> [Work item]:
From the line containing "The spoon/green at" to the end of the listing, copy each line exactly and leave out all others.

> [Dataset excerpt]:
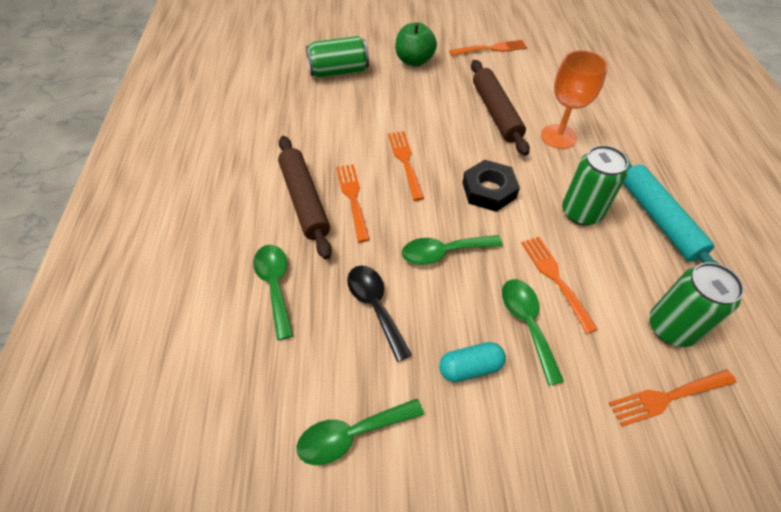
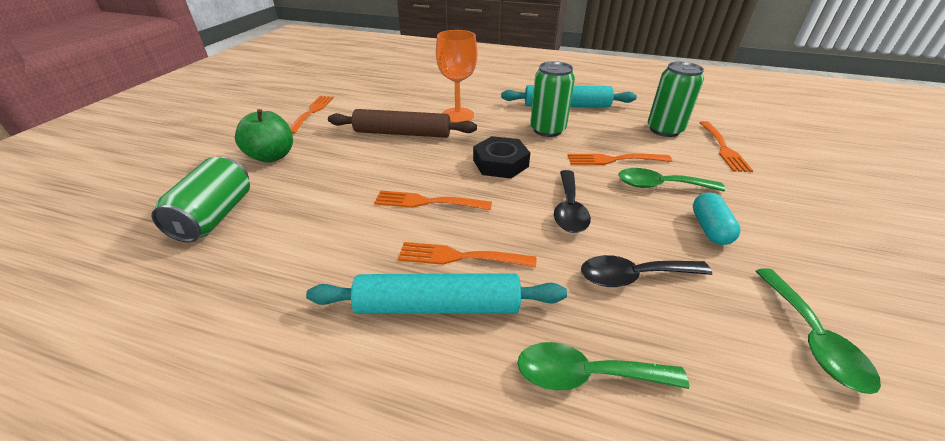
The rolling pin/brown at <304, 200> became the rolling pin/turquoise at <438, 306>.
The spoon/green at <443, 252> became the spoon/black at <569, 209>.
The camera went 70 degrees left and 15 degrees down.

> [Solved problem]:
The spoon/green at <443, 252> became the spoon/black at <569, 209>.
The camera went 70 degrees left and 15 degrees down.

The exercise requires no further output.